## Material provided

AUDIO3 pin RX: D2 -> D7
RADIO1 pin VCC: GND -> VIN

---

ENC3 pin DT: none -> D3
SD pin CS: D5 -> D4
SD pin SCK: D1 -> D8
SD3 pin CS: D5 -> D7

## Requirement
Please give back exactly the lines of this listing beginning at the line with "ENC3 pin DT: none -> D3" and ending with the line with "SD3 pin CS: D5 -> D7", both included, and nothing else.

## Response
ENC3 pin DT: none -> D3
SD pin CS: D5 -> D4
SD pin SCK: D1 -> D8
SD3 pin CS: D5 -> D7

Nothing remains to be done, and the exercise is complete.